Copy out the entries exactly, and wherever a picture appears, leave it out.

→ EXCERPTED RECORDS:
++++++++++

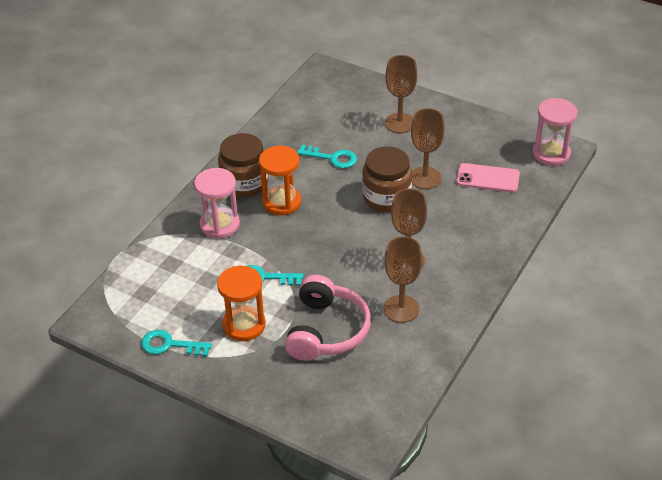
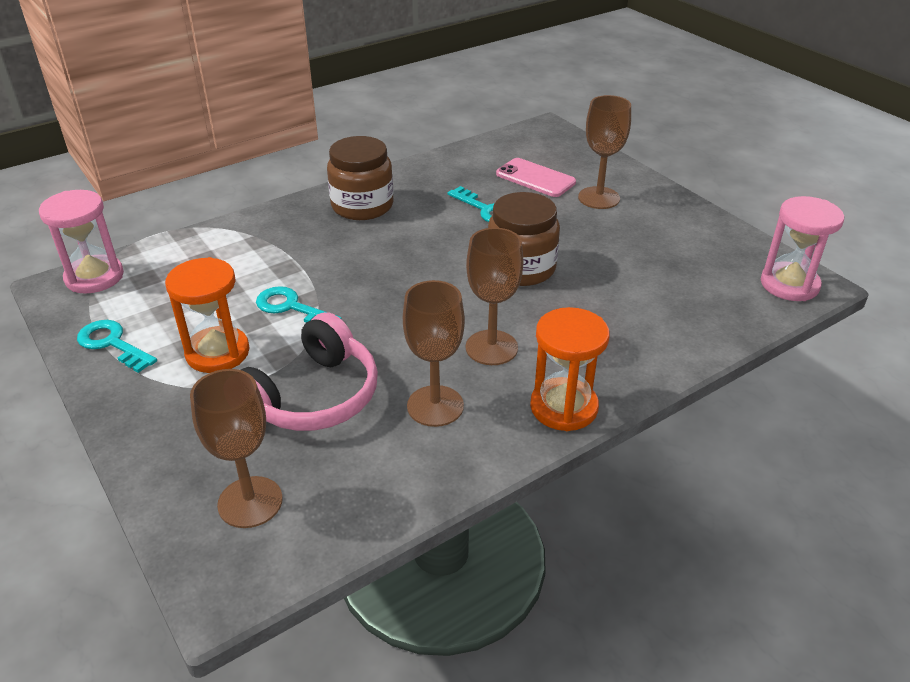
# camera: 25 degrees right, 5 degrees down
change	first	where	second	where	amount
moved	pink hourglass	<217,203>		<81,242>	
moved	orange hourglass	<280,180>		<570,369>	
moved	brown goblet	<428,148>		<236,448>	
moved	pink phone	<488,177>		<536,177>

++++++++++

→ TASK OUTPUT:
# camera: 25 degrees right, 5 degrees down
change	first	where	second	where	amount
moved	pink hourglass	<217,203>		<81,242>	
moved	orange hourglass	<280,180>		<570,369>	
moved	brown goblet	<428,148>		<236,448>	
moved	pink phone	<488,177>		<536,177>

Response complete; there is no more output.